### Your assignment
Nothing but the lines from the one containing "C2: 100uF (plus" through the one containing "IC6 pin PGND: +12V -> GND", both included, should be given again, each exactly as written below.

### Dataset items
----------
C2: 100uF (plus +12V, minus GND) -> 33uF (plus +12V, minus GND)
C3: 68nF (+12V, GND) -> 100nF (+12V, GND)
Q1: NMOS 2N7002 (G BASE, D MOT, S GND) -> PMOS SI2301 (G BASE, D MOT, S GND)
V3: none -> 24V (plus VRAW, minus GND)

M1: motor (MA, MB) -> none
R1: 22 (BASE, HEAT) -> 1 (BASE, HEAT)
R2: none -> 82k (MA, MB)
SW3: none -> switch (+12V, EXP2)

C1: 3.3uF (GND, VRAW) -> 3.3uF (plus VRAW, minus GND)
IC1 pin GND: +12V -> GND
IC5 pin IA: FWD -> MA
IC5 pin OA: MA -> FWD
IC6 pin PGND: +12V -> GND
----------
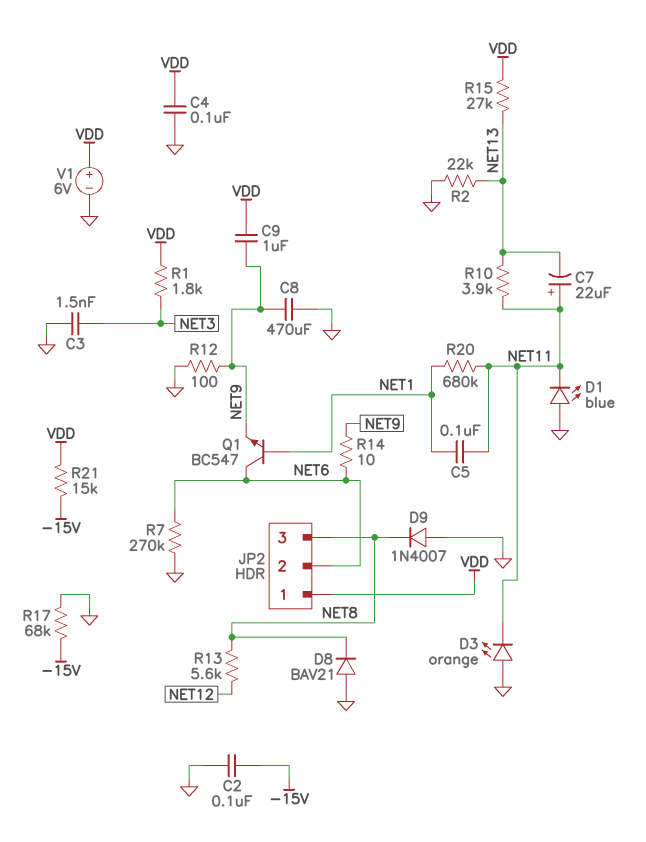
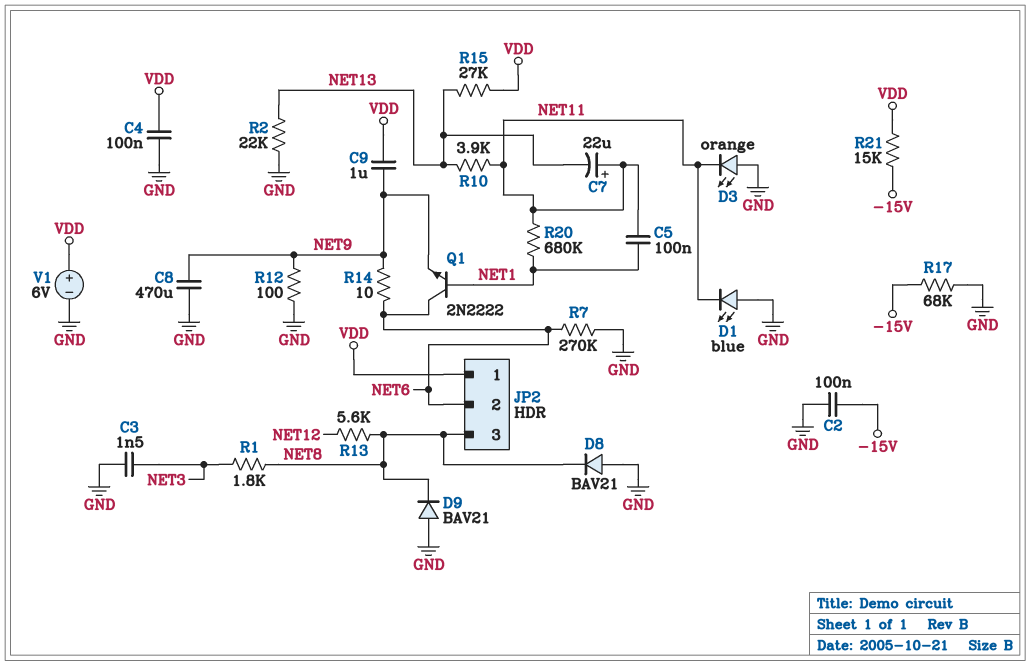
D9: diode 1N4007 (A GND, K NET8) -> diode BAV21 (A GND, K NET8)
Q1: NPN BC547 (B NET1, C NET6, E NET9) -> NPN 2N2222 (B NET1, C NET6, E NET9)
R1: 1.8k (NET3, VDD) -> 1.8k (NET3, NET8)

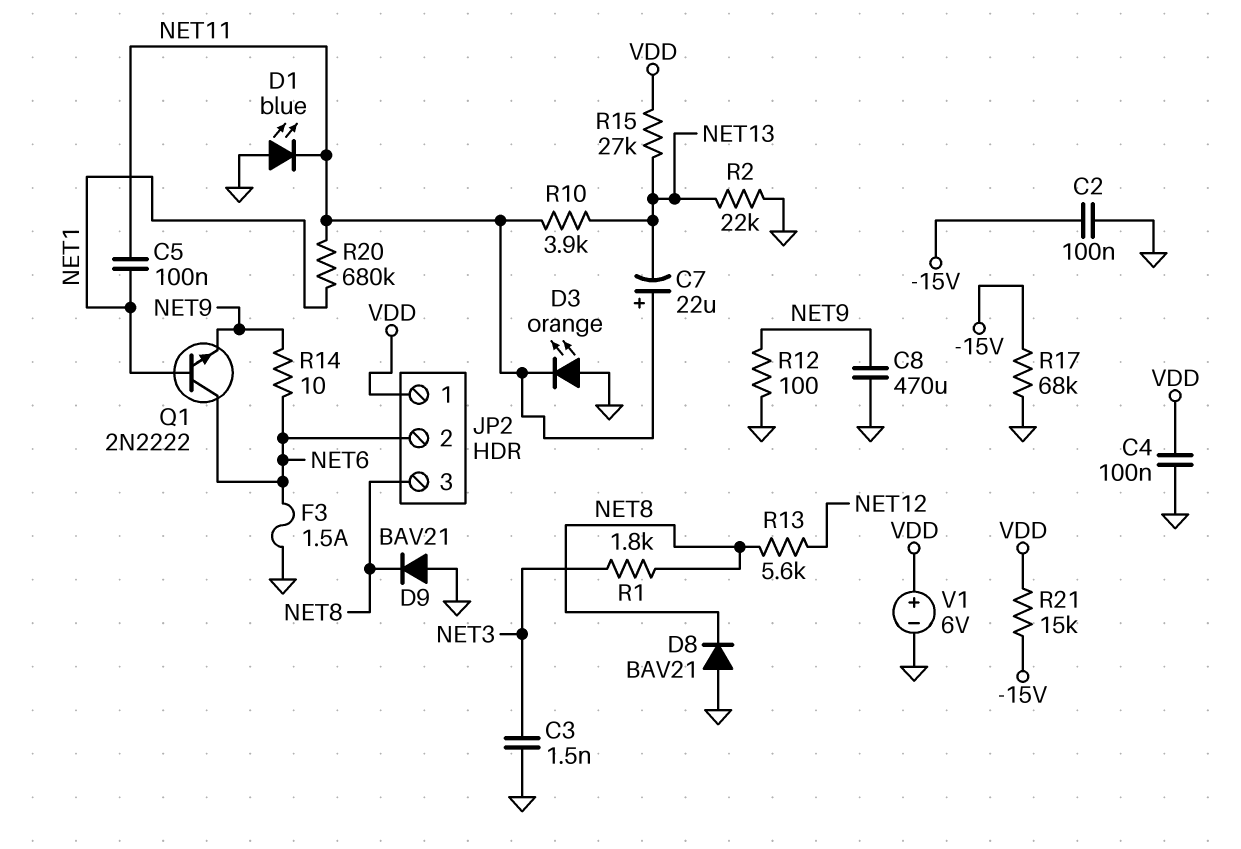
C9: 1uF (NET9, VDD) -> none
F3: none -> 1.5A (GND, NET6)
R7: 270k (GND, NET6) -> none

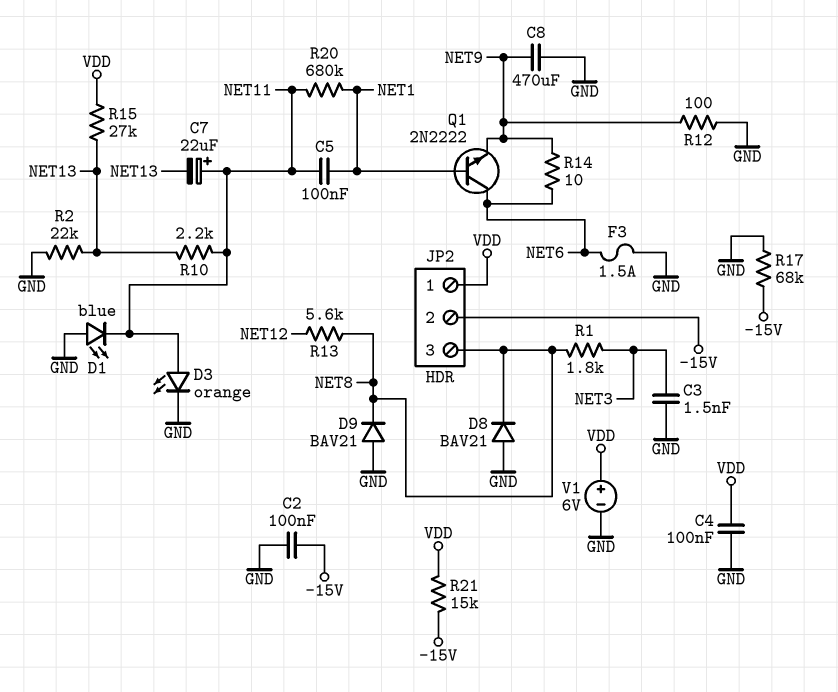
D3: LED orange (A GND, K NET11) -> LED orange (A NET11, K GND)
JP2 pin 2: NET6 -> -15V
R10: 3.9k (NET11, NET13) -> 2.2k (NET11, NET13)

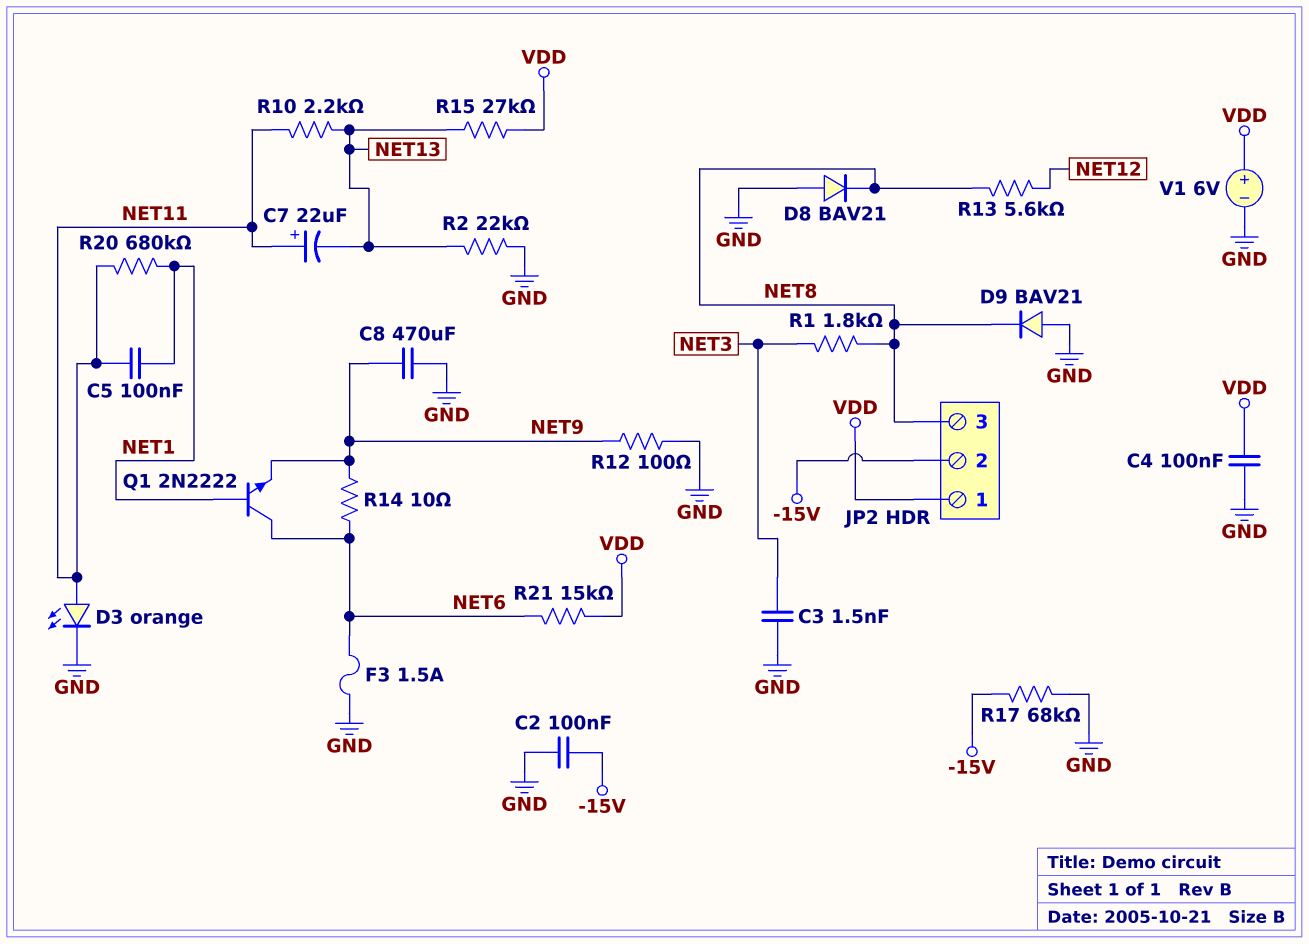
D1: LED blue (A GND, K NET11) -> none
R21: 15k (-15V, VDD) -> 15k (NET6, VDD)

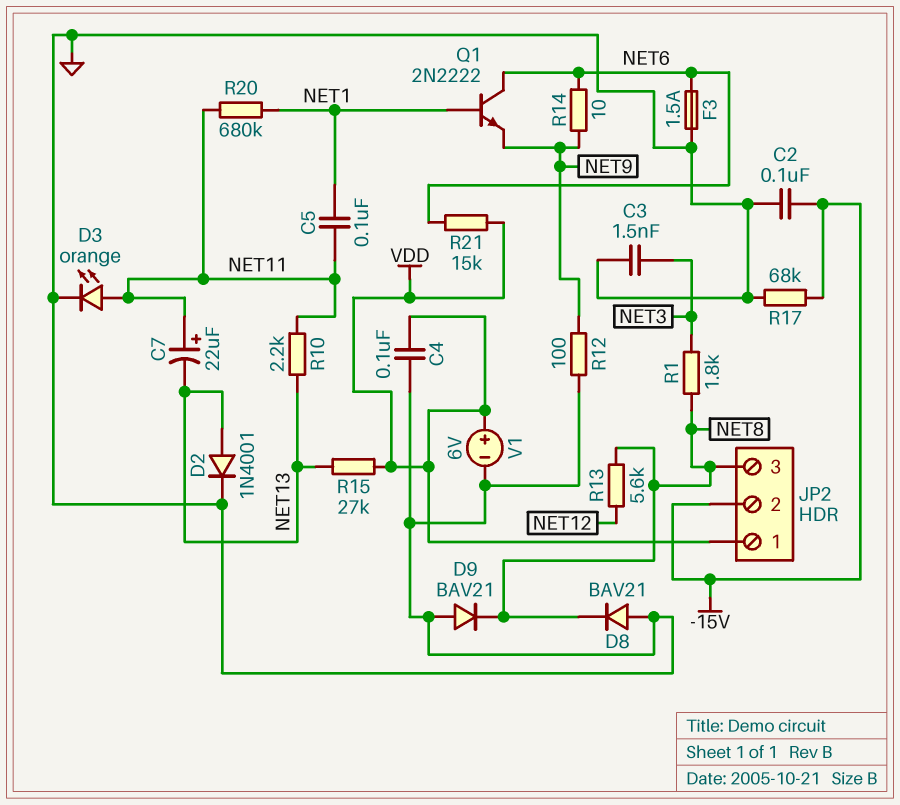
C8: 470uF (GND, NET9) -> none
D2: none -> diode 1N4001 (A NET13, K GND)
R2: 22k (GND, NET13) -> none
----------
### Answer box
C2: 100uF (plus +12V, minus GND) -> 33uF (plus +12V, minus GND)
C3: 68nF (+12V, GND) -> 100nF (+12V, GND)
Q1: NMOS 2N7002 (G BASE, D MOT, S GND) -> PMOS SI2301 (G BASE, D MOT, S GND)
V3: none -> 24V (plus VRAW, minus GND)

M1: motor (MA, MB) -> none
R1: 22 (BASE, HEAT) -> 1 (BASE, HEAT)
R2: none -> 82k (MA, MB)
SW3: none -> switch (+12V, EXP2)

C1: 3.3uF (GND, VRAW) -> 3.3uF (plus VRAW, minus GND)
IC1 pin GND: +12V -> GND
IC5 pin IA: FWD -> MA
IC5 pin OA: MA -> FWD
IC6 pin PGND: +12V -> GND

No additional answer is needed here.